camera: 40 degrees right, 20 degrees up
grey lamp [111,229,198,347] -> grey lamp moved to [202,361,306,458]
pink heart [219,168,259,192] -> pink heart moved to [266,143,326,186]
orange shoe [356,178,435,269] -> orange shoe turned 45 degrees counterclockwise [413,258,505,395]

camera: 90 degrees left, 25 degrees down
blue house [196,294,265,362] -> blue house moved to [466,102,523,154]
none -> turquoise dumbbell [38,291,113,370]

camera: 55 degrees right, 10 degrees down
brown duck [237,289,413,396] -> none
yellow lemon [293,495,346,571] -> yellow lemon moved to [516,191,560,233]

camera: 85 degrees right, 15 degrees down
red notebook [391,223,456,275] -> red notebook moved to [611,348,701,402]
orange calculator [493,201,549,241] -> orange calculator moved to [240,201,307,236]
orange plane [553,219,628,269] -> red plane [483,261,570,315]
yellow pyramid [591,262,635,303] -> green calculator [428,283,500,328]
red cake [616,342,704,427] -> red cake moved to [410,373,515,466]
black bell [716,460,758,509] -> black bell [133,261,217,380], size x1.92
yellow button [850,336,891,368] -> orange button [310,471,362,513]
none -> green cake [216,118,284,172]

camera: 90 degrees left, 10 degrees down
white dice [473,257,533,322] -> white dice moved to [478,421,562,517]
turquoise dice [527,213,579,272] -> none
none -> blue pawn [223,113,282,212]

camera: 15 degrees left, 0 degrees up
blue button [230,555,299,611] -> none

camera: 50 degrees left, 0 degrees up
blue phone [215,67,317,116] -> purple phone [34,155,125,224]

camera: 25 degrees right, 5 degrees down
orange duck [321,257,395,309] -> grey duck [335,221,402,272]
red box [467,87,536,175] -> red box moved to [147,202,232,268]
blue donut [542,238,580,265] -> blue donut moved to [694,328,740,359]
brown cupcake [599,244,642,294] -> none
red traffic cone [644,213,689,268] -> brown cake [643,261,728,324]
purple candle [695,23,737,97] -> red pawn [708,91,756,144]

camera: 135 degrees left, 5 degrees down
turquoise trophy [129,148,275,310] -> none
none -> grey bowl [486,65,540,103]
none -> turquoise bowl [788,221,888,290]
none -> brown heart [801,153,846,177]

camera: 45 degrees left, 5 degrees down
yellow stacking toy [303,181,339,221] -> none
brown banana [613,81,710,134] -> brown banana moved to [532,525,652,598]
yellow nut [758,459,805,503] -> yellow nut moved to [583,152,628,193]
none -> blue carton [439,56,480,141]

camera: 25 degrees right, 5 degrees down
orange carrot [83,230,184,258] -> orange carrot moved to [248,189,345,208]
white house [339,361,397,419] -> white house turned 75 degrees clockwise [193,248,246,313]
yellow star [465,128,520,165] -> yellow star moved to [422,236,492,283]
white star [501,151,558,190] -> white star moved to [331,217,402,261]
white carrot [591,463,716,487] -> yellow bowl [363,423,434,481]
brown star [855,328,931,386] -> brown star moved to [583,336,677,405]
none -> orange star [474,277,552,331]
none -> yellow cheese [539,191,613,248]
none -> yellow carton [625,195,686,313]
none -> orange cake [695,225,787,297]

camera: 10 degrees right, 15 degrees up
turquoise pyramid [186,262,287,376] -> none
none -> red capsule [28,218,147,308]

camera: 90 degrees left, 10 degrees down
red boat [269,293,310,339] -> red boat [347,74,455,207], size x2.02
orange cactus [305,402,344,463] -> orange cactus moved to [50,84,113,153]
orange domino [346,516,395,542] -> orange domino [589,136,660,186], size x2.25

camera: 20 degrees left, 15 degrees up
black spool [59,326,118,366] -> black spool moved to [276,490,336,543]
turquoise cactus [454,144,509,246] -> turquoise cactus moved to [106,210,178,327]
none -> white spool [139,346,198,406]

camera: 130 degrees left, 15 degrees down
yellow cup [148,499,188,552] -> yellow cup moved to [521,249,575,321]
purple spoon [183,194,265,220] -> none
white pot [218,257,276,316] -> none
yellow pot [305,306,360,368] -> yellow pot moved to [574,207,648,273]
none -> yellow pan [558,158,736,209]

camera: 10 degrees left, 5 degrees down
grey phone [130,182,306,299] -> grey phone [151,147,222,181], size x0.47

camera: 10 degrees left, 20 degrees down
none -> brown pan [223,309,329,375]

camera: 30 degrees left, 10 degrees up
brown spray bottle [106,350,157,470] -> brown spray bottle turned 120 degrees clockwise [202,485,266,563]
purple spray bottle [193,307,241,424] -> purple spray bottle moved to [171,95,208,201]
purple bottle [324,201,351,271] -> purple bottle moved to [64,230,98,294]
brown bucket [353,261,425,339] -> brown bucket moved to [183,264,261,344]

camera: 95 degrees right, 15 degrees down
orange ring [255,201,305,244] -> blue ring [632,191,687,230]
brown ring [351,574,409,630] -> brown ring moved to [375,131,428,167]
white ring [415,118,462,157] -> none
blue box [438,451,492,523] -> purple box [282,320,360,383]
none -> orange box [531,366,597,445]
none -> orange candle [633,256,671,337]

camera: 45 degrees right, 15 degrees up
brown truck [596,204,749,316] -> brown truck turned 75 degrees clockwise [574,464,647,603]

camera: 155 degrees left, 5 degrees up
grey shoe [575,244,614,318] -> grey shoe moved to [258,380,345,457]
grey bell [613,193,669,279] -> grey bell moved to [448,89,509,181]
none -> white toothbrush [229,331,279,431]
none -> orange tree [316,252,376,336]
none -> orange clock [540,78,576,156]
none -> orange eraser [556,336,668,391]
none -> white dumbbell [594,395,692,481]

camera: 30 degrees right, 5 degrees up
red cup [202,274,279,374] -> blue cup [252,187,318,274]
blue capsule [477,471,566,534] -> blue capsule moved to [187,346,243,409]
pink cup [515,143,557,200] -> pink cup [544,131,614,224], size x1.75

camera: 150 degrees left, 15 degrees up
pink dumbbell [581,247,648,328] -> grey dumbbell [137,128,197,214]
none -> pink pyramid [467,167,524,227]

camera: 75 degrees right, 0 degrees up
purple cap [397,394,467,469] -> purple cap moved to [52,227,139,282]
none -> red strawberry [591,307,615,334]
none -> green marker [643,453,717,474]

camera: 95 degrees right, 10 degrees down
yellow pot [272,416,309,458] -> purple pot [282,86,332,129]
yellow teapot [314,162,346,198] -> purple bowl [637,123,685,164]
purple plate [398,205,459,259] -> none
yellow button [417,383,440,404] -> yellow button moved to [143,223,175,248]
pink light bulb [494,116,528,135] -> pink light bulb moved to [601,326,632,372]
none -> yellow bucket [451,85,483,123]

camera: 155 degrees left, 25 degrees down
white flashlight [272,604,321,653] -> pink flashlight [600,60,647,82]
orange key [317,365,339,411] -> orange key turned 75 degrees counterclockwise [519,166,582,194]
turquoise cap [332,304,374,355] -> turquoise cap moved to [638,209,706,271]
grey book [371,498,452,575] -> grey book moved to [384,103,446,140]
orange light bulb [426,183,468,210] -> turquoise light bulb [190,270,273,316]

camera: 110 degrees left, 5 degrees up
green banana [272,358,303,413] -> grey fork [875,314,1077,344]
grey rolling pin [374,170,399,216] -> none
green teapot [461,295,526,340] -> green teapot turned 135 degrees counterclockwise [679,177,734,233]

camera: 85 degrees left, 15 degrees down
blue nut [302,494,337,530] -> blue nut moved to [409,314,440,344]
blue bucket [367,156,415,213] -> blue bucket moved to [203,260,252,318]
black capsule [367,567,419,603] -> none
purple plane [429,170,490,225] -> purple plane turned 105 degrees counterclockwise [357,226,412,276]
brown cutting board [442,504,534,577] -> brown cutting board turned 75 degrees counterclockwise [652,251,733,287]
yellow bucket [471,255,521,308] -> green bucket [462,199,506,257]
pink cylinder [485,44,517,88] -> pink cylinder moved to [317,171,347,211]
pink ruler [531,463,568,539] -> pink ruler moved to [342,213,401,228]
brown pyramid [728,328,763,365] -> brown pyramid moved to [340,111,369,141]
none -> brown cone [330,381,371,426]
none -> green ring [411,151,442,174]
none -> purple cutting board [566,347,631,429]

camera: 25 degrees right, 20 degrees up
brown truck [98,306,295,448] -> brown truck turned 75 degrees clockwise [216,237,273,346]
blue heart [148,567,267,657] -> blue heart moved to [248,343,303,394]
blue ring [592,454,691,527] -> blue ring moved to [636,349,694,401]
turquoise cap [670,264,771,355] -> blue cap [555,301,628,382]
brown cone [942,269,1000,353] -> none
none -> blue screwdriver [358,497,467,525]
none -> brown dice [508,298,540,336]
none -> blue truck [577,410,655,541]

■ ■ ■ ■ ■

• [WHAT THE EXERCISE ASKS]
Extract from the listing above the lines between the line containing "red box [467,87,536,175]" and the line containing "yellow stacking toy [303,181,339,221] -> none", keeping both of those lines. Output nothing else.

• [YOUR RESPONSE]
red box [467,87,536,175] -> red box moved to [147,202,232,268]
blue donut [542,238,580,265] -> blue donut moved to [694,328,740,359]
brown cupcake [599,244,642,294] -> none
red traffic cone [644,213,689,268] -> brown cake [643,261,728,324]
purple candle [695,23,737,97] -> red pawn [708,91,756,144]

camera: 135 degrees left, 5 degrees down
turquoise trophy [129,148,275,310] -> none
none -> grey bowl [486,65,540,103]
none -> turquoise bowl [788,221,888,290]
none -> brown heart [801,153,846,177]

camera: 45 degrees left, 5 degrees down
yellow stacking toy [303,181,339,221] -> none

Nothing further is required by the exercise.